### Work to be completed
Locate the line that contains "yellow_tolikavin | (395, 394)" in the entries below, then repeat it and every following line through the line that contains "replaced | purple_popimepan", exactly, and no others.

### The data
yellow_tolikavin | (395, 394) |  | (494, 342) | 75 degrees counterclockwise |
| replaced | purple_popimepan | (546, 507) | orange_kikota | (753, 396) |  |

---

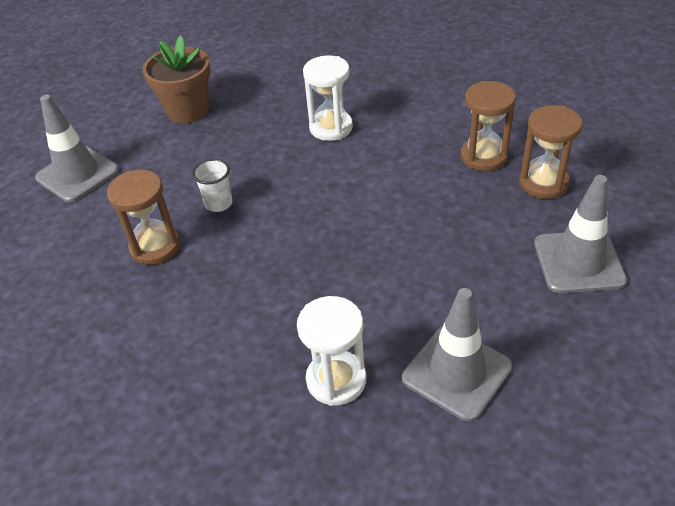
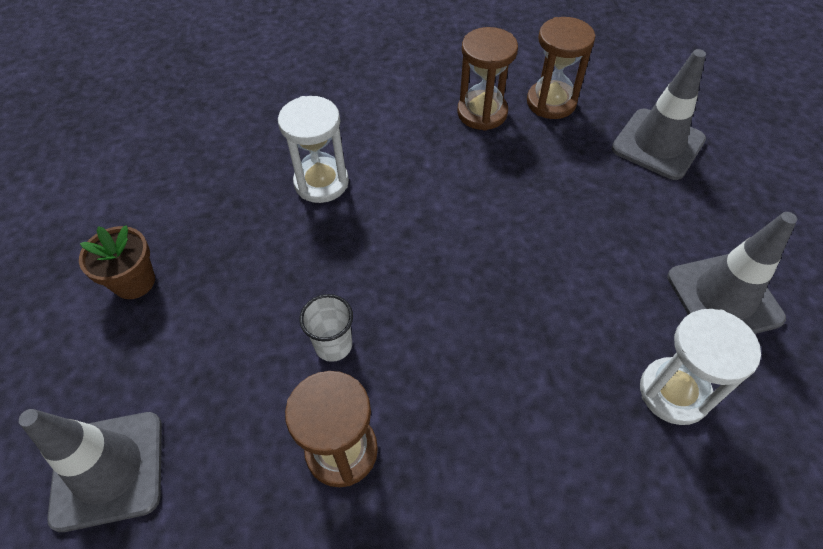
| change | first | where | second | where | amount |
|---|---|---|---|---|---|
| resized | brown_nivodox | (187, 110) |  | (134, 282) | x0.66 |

### Written answer
yellow_tolikavin | (395, 394) |  | (494, 342) | 75 degrees counterclockwise |
| replaced | purple_popimepan | (546, 507) | orange_kikota | (753, 396) |  |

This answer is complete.